* **Exercise requirements**
In the listing below, how many lines carry the word "left"? Reply with only the number.

* **The data**
-=-=-=-=-

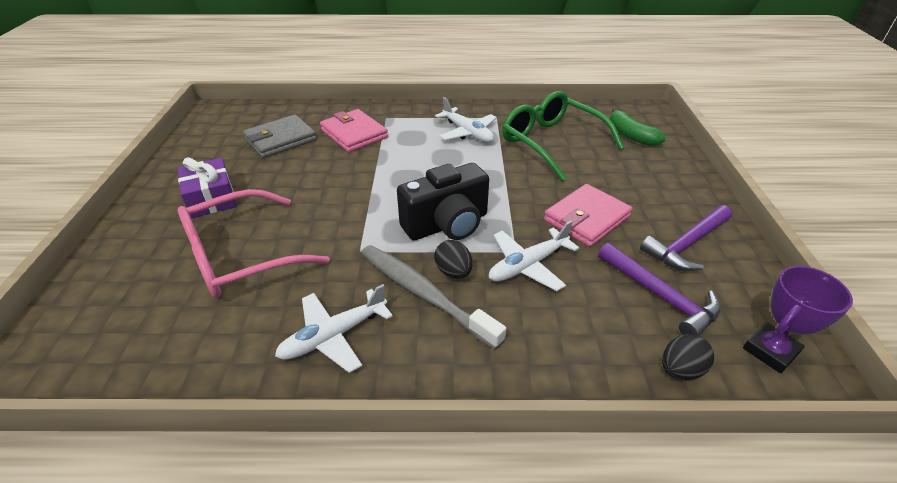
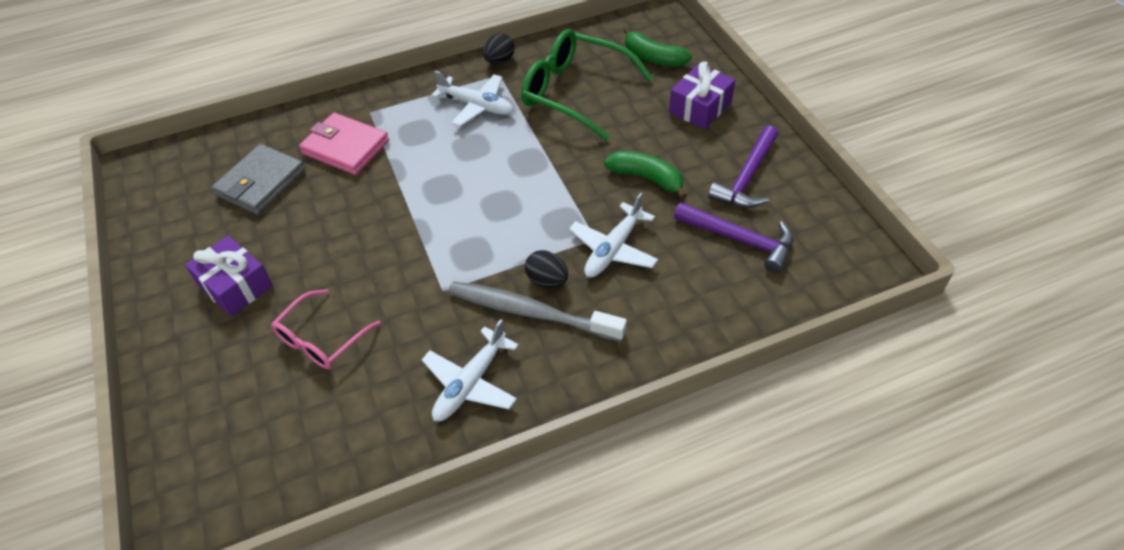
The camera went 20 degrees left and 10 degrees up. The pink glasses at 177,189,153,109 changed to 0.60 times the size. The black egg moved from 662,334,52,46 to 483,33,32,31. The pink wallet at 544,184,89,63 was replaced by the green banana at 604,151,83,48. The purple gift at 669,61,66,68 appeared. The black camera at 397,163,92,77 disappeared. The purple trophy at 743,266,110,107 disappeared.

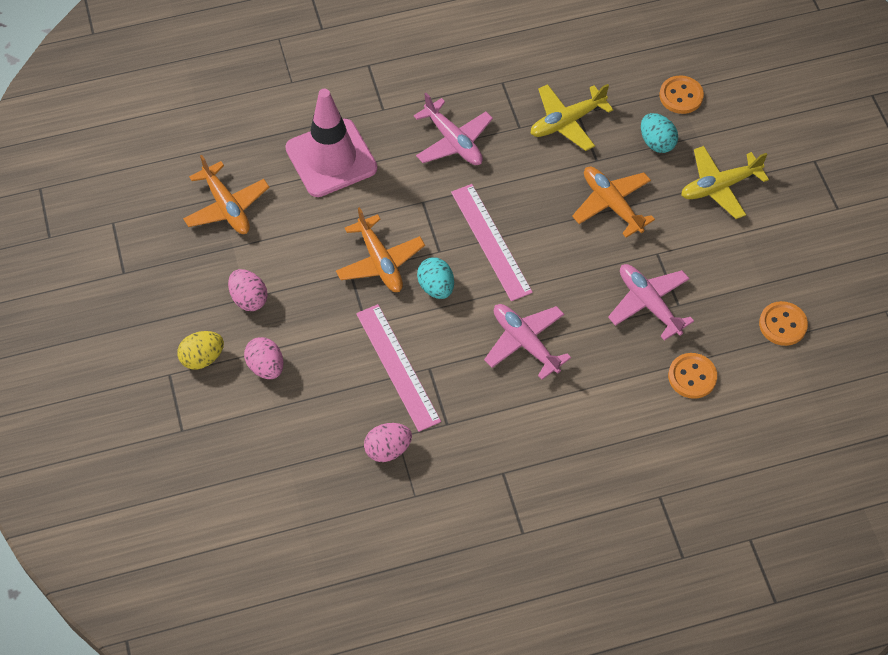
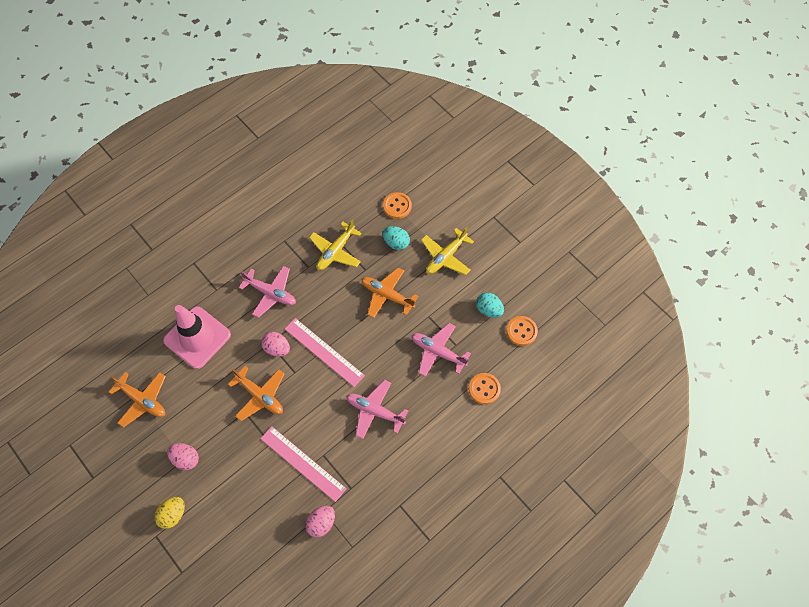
The camera went 25 degrees left and 5 degrees up. The pink egg moved from 244,337,39,42 to 261,332,29,25. The turquoise egg moved from 417,257,37,42 to 476,293,28,25.

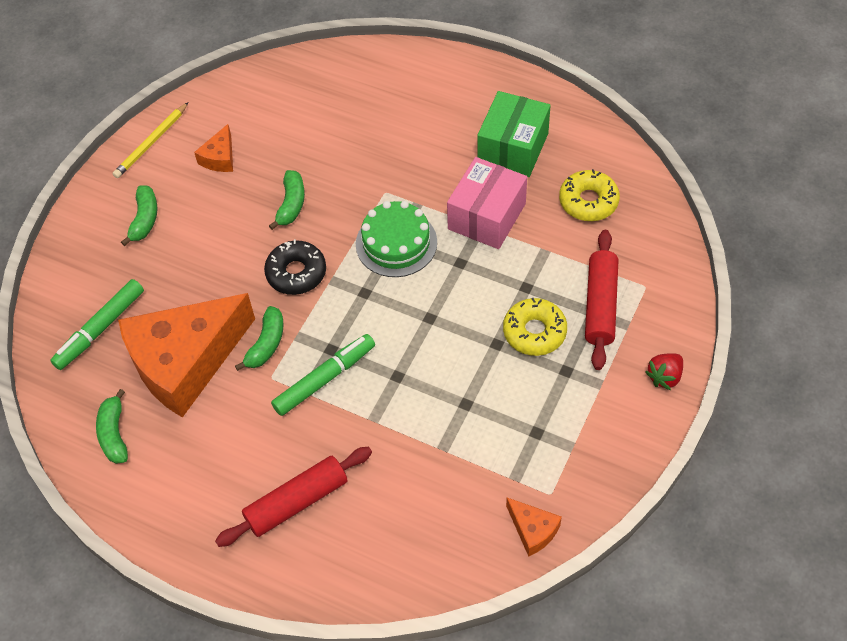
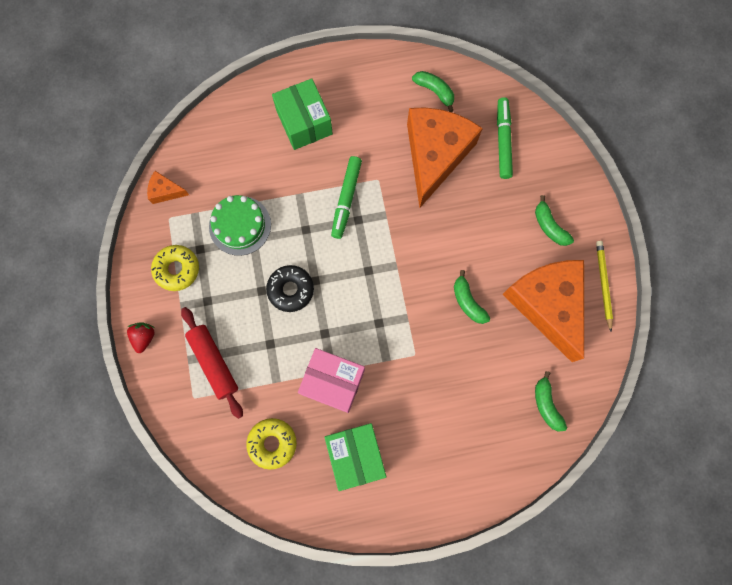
The camera went 140 degrees right and 20 degrees up. The yellow donut moved from 503,298,64,58 to 151,245,48,46. The green cake moved from 356,201,81,76 to 209,195,62,61. The black donut moved from 264,239,62,56 to 266,265,48,47. The red rolling pin at 215,447,157,100 was replaced by the green box at 272,78,61,72. The pink box at 447,157,80,92 turned 60 degrees counterclockwise. The orange cheese at 194,124,39,48 changed to 2.44 times the size. The green banana moved from 235,306,49,65 to 535,371,32,60.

-=-=-=-=-

* **Response for this exercise**
2